§ Work order: If a record holds a picture, leave the picture out and copy everything else exactly.

§ Exercise material:
________
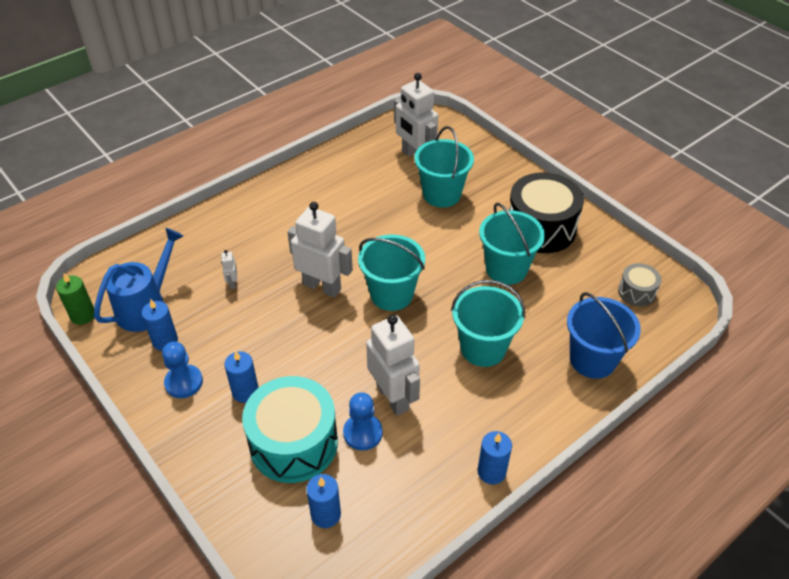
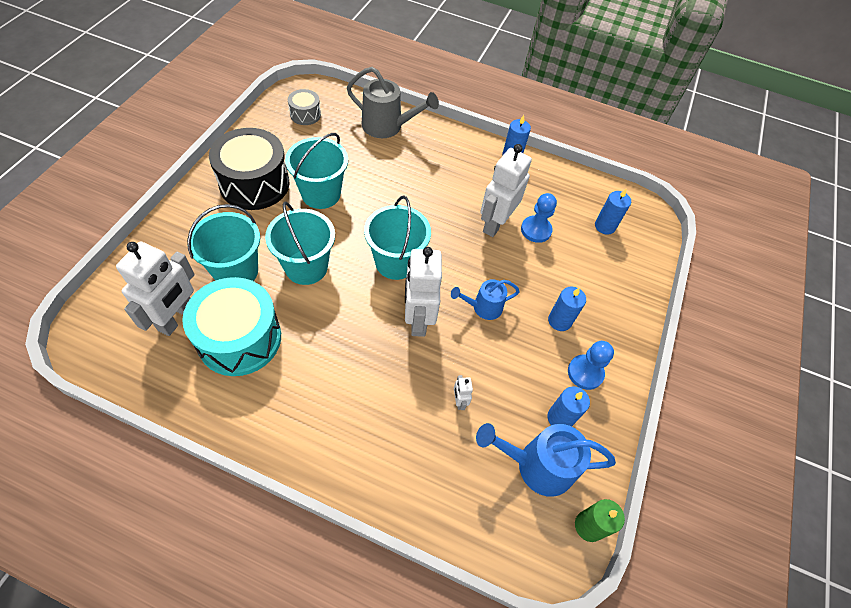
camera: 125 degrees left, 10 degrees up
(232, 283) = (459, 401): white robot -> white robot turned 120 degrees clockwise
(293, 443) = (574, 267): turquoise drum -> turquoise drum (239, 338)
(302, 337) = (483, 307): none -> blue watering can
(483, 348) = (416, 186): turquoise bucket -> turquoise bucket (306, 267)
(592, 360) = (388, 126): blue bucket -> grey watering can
________
§ Written solution:
camera: 125 degrees left, 10 degrees up
(232, 283) = (459, 401): white robot -> white robot turned 120 degrees clockwise
(293, 443) = (574, 267): turquoise drum -> turquoise drum (239, 338)
(302, 337) = (483, 307): none -> blue watering can
(483, 348) = (416, 186): turquoise bucket -> turquoise bucket (306, 267)
(592, 360) = (388, 126): blue bucket -> grey watering can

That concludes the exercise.